Task objective: Of the records that follow, copy only the lines from the line containing "P1 pin 3: GND -> +12V" to the line containing "R12: 3.3k (5V, N7) -> 3.3k (N7, N14)", both included, exactly as written.

Start of Input data

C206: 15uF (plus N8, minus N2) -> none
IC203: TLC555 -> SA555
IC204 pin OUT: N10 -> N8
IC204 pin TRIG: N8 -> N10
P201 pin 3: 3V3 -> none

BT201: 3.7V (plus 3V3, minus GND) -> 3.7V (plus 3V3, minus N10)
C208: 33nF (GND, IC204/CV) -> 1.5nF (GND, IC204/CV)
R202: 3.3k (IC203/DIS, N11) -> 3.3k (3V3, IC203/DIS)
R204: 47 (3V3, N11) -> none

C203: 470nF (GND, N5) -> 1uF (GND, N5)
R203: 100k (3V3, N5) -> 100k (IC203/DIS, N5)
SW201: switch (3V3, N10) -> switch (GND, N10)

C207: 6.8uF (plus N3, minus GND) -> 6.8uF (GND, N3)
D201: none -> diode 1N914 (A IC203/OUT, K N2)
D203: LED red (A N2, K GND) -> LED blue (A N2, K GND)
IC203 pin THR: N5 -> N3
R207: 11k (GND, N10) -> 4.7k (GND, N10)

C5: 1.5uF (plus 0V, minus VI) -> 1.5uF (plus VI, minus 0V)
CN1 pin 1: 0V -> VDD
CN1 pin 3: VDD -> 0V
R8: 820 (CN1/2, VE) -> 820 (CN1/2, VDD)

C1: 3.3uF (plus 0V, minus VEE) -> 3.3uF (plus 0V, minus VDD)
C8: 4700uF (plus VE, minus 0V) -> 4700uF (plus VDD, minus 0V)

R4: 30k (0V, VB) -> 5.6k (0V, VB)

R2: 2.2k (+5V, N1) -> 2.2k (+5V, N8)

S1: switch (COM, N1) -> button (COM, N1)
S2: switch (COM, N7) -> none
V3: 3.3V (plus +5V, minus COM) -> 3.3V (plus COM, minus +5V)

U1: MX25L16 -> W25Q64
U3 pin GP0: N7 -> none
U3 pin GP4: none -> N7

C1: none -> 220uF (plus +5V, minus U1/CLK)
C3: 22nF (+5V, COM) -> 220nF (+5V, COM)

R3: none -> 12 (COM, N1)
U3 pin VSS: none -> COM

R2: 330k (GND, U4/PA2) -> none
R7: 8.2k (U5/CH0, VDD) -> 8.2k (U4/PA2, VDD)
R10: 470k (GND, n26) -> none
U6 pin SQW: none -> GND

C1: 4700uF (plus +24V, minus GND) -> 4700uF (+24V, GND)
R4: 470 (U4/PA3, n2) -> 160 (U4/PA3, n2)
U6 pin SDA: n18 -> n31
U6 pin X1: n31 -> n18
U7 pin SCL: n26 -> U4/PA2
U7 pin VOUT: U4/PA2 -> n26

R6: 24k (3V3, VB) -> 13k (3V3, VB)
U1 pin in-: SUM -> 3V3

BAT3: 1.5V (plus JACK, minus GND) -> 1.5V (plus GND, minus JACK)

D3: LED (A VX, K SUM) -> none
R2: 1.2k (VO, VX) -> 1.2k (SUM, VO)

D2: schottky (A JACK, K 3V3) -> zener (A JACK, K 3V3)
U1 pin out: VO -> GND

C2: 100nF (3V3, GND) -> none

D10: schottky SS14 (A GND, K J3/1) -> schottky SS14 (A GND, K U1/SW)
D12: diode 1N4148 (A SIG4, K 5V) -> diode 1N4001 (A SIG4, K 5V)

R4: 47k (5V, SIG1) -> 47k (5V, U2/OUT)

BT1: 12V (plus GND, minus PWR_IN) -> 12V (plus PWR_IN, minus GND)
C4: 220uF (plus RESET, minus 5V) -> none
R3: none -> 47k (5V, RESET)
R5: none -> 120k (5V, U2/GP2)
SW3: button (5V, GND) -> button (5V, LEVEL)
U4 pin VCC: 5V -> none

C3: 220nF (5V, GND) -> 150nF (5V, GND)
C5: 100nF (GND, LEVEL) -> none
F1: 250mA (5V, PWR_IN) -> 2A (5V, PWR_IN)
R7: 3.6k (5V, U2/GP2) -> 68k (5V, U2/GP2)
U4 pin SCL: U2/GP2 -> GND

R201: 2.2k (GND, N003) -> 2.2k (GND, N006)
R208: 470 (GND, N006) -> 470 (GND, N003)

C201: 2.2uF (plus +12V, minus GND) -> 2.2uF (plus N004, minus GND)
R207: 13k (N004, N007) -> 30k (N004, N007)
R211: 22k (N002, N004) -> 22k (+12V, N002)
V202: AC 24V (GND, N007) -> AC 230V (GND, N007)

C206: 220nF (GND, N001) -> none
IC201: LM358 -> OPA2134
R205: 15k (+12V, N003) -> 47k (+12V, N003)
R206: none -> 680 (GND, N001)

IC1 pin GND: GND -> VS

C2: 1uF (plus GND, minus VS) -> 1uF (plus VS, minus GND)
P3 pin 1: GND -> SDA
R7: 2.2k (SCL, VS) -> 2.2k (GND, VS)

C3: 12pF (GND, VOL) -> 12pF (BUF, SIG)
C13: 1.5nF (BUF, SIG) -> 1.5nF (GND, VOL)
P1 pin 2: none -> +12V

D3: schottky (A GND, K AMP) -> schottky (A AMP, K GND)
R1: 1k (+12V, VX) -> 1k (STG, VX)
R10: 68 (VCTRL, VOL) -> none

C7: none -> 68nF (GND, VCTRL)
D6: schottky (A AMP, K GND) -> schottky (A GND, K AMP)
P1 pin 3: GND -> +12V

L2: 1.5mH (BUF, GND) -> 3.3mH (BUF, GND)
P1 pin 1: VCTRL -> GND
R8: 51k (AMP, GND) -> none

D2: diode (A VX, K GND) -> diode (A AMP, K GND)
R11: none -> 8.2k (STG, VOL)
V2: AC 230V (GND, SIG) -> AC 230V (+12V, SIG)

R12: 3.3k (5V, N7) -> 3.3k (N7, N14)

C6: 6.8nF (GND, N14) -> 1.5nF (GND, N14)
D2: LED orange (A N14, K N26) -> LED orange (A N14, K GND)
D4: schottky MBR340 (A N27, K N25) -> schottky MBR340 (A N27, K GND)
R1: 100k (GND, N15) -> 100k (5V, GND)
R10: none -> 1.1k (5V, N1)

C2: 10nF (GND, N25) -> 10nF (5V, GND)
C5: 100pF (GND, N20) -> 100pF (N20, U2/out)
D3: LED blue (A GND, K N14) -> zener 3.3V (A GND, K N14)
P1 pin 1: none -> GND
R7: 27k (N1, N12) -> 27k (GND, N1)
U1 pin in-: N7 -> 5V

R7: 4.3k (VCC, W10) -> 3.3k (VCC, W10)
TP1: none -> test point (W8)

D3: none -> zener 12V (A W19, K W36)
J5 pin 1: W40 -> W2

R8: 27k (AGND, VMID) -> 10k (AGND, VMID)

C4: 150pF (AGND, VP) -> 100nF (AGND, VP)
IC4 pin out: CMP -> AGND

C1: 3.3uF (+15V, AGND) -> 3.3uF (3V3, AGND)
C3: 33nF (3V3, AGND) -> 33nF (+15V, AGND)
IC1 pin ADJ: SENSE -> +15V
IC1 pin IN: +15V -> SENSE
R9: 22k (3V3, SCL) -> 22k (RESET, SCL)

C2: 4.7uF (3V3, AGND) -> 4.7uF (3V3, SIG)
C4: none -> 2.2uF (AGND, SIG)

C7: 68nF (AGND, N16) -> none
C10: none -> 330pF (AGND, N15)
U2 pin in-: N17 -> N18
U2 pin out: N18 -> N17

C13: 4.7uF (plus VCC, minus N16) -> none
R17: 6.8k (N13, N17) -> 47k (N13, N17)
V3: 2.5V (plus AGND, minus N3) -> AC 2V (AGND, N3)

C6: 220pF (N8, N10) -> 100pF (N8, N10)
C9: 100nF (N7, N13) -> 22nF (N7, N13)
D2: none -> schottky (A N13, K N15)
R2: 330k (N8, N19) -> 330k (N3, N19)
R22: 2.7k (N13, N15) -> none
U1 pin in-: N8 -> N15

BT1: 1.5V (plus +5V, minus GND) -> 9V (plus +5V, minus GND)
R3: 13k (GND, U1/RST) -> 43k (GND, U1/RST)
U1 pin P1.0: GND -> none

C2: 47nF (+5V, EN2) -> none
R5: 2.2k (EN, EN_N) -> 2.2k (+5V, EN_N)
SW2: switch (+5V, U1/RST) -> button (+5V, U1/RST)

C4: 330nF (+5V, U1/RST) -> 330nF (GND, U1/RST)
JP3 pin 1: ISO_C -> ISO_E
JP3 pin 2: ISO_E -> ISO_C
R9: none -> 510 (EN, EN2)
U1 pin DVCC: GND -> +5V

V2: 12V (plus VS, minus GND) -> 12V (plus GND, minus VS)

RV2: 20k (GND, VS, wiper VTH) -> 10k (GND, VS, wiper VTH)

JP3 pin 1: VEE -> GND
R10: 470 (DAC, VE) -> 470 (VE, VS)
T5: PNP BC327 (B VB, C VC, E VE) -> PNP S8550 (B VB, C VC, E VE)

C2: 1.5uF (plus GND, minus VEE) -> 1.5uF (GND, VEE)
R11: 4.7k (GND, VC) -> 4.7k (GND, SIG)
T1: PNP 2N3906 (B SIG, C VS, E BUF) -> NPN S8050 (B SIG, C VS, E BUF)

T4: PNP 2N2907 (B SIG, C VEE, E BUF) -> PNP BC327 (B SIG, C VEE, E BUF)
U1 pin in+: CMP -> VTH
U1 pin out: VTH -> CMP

End of Input data

Solution for this problem:
P1 pin 3: GND -> +12V

L2: 1.5mH (BUF, GND) -> 3.3mH (BUF, GND)
P1 pin 1: VCTRL -> GND
R8: 51k (AMP, GND) -> none

D2: diode (A VX, K GND) -> diode (A AMP, K GND)
R11: none -> 8.2k (STG, VOL)
V2: AC 230V (GND, SIG) -> AC 230V (+12V, SIG)

R12: 3.3k (5V, N7) -> 3.3k (N7, N14)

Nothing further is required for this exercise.